Content starts

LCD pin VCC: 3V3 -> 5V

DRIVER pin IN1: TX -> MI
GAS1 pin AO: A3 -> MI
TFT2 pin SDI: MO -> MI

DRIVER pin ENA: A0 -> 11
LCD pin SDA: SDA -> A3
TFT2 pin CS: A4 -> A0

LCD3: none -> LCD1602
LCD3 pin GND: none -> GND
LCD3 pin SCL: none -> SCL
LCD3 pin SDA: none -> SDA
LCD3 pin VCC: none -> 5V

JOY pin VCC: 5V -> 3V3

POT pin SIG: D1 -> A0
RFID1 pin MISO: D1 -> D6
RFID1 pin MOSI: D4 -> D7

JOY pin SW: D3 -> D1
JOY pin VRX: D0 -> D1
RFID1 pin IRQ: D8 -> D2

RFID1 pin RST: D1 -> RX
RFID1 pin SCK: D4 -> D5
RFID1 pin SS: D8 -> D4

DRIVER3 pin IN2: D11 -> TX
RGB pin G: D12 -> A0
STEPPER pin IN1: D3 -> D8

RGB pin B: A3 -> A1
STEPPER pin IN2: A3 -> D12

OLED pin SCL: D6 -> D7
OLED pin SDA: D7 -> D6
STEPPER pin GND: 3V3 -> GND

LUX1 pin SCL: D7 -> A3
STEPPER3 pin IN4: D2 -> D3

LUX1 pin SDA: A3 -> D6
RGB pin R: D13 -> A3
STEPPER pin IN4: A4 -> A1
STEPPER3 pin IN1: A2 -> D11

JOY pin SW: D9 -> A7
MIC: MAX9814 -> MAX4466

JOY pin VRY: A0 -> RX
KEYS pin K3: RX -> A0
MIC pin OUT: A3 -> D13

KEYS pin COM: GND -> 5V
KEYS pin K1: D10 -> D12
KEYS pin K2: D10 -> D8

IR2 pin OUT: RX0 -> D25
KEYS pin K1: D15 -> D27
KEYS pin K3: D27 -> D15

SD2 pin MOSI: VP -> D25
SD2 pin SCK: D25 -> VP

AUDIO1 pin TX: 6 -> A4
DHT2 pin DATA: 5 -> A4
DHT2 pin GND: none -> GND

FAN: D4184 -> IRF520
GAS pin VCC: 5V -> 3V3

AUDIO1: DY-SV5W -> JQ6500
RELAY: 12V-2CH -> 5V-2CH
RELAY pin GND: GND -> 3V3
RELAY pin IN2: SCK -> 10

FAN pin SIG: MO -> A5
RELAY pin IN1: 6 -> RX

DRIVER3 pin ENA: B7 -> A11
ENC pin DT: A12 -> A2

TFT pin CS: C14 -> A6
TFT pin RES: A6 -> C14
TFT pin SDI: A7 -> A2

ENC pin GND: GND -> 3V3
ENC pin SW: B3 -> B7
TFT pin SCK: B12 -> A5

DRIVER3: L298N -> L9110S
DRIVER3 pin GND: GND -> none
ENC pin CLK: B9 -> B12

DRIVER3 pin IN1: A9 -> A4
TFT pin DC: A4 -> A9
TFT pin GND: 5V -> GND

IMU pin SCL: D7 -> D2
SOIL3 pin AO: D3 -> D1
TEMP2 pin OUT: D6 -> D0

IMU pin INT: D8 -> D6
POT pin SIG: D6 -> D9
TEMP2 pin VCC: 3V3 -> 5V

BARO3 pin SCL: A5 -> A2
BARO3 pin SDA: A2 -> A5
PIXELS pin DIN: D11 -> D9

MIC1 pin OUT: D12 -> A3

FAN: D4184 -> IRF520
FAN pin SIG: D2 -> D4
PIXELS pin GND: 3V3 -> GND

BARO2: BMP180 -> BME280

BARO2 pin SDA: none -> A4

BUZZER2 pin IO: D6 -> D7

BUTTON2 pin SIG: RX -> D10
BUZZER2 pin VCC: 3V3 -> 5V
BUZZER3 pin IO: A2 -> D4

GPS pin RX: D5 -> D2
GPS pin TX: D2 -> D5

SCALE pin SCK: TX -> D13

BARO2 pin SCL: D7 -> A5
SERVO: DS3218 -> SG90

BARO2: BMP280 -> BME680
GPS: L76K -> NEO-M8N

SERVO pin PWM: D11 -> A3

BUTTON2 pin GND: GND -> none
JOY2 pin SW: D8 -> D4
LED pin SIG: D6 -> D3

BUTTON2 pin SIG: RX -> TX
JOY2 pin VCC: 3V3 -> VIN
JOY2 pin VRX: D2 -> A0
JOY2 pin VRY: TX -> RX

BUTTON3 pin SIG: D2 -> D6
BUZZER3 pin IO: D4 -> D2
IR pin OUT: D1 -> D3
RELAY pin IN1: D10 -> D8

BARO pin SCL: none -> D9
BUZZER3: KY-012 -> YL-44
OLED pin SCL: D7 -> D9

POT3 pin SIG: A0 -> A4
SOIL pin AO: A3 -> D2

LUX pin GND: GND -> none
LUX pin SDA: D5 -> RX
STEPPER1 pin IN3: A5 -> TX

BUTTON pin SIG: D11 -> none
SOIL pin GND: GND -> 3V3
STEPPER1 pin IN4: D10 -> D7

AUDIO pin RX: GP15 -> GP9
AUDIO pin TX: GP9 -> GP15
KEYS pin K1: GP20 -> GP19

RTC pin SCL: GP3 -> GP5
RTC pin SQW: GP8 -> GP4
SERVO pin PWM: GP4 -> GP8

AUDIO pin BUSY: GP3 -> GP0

Content ends

= EXERCISE =
Give back the records above exactly, limited to the lines between the one holding "OLED pin SDA: D7 -> D6" and the one holding "BUZZER2 pin IO: D6 -> D7", inclusive.

= OUTPUT =
OLED pin SDA: D7 -> D6
STEPPER pin GND: 3V3 -> GND

LUX1 pin SCL: D7 -> A3
STEPPER3 pin IN4: D2 -> D3

LUX1 pin SDA: A3 -> D6
RGB pin R: D13 -> A3
STEPPER pin IN4: A4 -> A1
STEPPER3 pin IN1: A2 -> D11

JOY pin SW: D9 -> A7
MIC: MAX9814 -> MAX4466

JOY pin VRY: A0 -> RX
KEYS pin K3: RX -> A0
MIC pin OUT: A3 -> D13

KEYS pin COM: GND -> 5V
KEYS pin K1: D10 -> D12
KEYS pin K2: D10 -> D8

IR2 pin OUT: RX0 -> D25
KEYS pin K1: D15 -> D27
KEYS pin K3: D27 -> D15

SD2 pin MOSI: VP -> D25
SD2 pin SCK: D25 -> VP

AUDIO1 pin TX: 6 -> A4
DHT2 pin DATA: 5 -> A4
DHT2 pin GND: none -> GND

FAN: D4184 -> IRF520
GAS pin VCC: 5V -> 3V3

AUDIO1: DY-SV5W -> JQ6500
RELAY: 12V-2CH -> 5V-2CH
RELAY pin GND: GND -> 3V3
RELAY pin IN2: SCK -> 10

FAN pin SIG: MO -> A5
RELAY pin IN1: 6 -> RX

DRIVER3 pin ENA: B7 -> A11
ENC pin DT: A12 -> A2

TFT pin CS: C14 -> A6
TFT pin RES: A6 -> C14
TFT pin SDI: A7 -> A2

ENC pin GND: GND -> 3V3
ENC pin SW: B3 -> B7
TFT pin SCK: B12 -> A5

DRIVER3: L298N -> L9110S
DRIVER3 pin GND: GND -> none
ENC pin CLK: B9 -> B12

DRIVER3 pin IN1: A9 -> A4
TFT pin DC: A4 -> A9
TFT pin GND: 5V -> GND

IMU pin SCL: D7 -> D2
SOIL3 pin AO: D3 -> D1
TEMP2 pin OUT: D6 -> D0

IMU pin INT: D8 -> D6
POT pin SIG: D6 -> D9
TEMP2 pin VCC: 3V3 -> 5V

BARO3 pin SCL: A5 -> A2
BARO3 pin SDA: A2 -> A5
PIXELS pin DIN: D11 -> D9

MIC1 pin OUT: D12 -> A3

FAN: D4184 -> IRF520
FAN pin SIG: D2 -> D4
PIXELS pin GND: 3V3 -> GND

BARO2: BMP180 -> BME280

BARO2 pin SDA: none -> A4

BUZZER2 pin IO: D6 -> D7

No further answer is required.